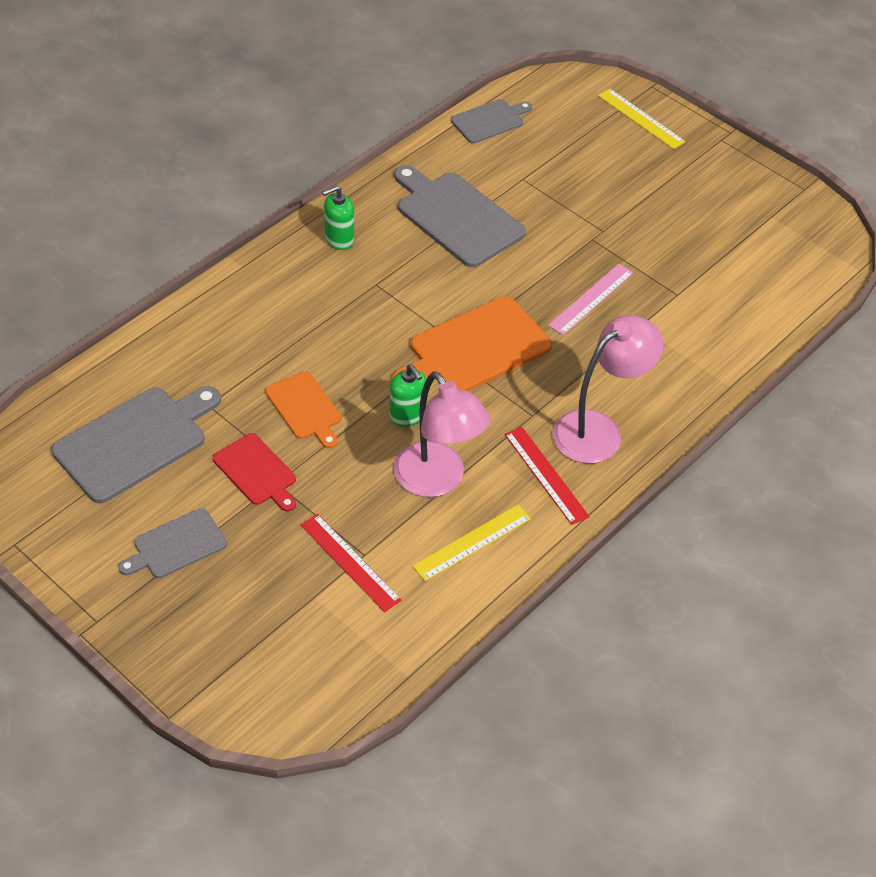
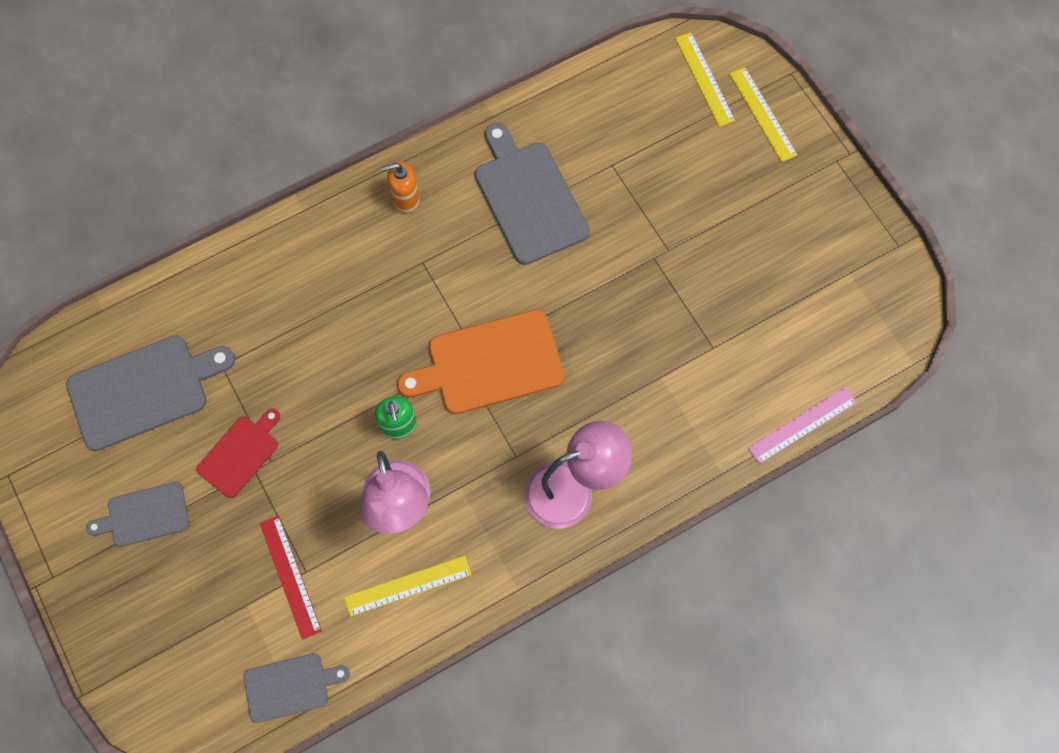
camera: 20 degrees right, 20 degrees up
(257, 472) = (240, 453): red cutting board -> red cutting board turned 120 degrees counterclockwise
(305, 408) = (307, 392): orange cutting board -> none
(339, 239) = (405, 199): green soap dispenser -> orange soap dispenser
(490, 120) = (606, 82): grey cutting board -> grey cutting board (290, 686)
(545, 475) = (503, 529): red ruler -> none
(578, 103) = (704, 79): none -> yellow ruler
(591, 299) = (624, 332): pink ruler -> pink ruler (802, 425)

== DIRECTIONS FOR THIS TASK ==
Show all lines from the listing above in which "board" appears.

== SOLUTION FOR THIS EXERCISE ==
(257, 472) = (240, 453): red cutting board -> red cutting board turned 120 degrees counterclockwise
(305, 408) = (307, 392): orange cutting board -> none
(490, 120) = (606, 82): grey cutting board -> grey cutting board (290, 686)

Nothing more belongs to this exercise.